(Records excerpted from a collection)
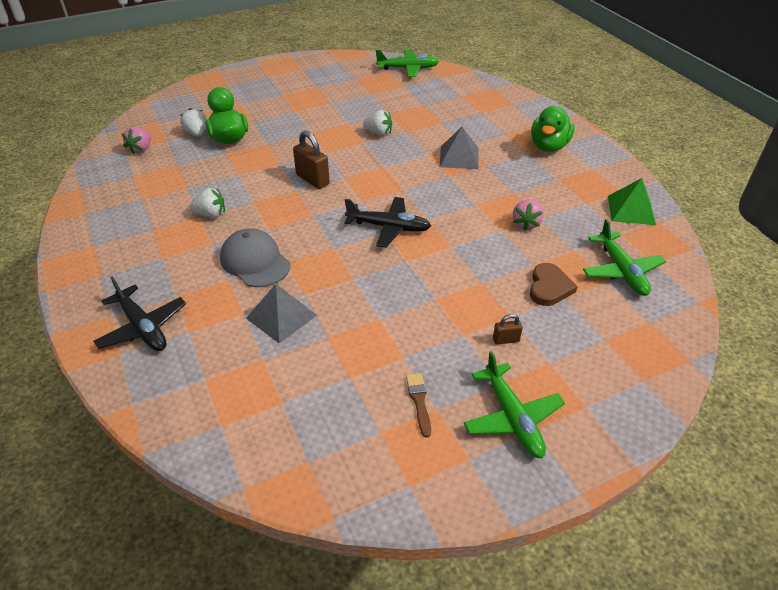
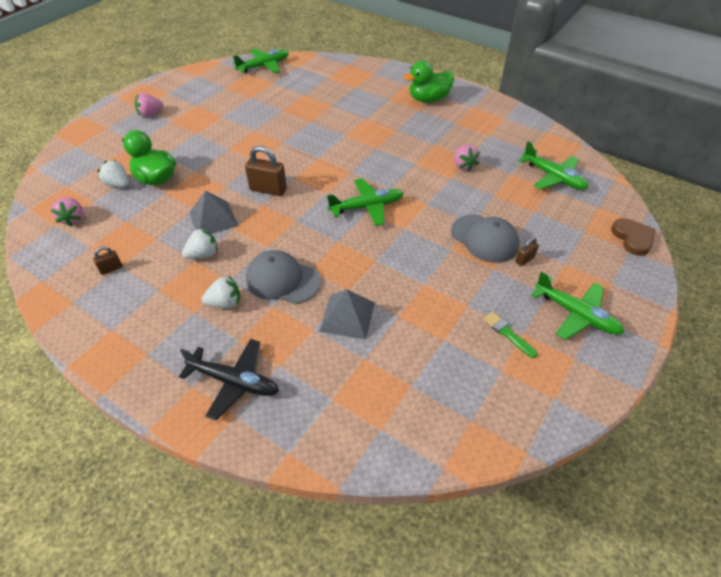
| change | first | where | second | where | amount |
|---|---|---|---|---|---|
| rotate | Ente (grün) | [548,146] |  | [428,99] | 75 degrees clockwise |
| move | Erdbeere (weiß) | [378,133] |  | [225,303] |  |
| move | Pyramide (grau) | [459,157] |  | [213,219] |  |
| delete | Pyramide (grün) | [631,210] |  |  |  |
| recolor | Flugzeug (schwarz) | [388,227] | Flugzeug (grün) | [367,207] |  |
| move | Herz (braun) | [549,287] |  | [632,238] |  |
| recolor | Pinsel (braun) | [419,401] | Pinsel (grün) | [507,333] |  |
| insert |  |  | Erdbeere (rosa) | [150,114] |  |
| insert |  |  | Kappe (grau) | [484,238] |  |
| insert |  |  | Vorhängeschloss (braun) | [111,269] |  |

Task :: Transcribe, exactly and without additions, the lines of the records above, beginning with the line that contains "move | Pyramide" and ending with the line that contains "recolor | Pinsel", both included.

Response below ::
| move | Pyramide (grau) | [459,157] |  | [213,219] |  |
| delete | Pyramide (grün) | [631,210] |  |  |  |
| recolor | Flugzeug (schwarz) | [388,227] | Flugzeug (grün) | [367,207] |  |
| move | Herz (braun) | [549,287] |  | [632,238] |  |
| recolor | Pinsel (braun) | [419,401] | Pinsel (grün) | [507,333] |  |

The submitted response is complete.